_Task instructions_. If you see a picture in the data below, omit it and copy the rest exactly.

_Information shown_.

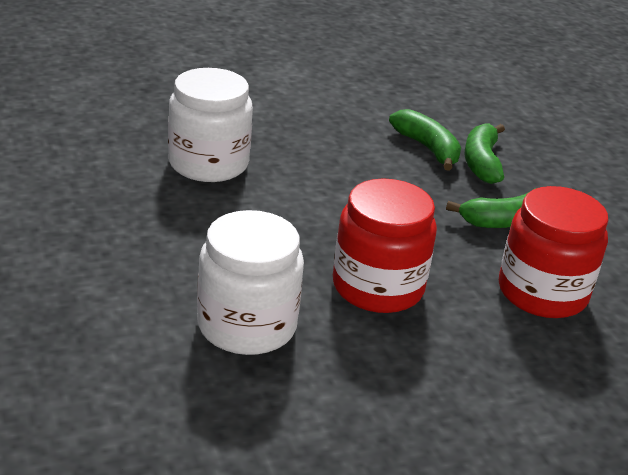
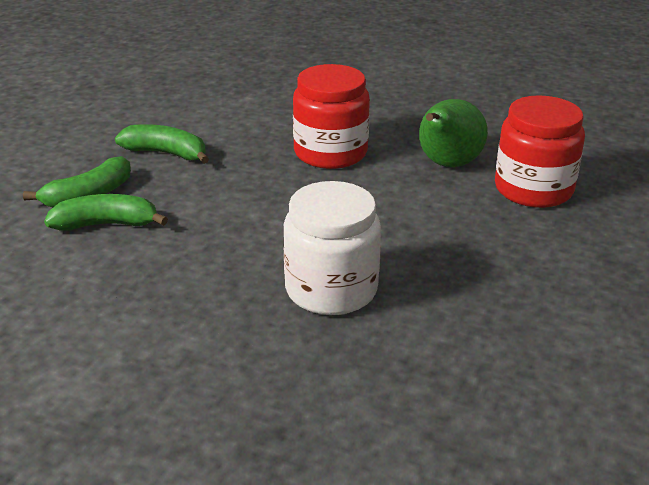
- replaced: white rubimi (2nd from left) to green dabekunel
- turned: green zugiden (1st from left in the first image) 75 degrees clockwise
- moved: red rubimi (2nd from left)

_Written reply_.
- replaced: white rubimi (2nd from left) to green dabekunel
- turned: green zugiden (1st from left in the first image) 75 degrees clockwise
- moved: red rubimi (2nd from left)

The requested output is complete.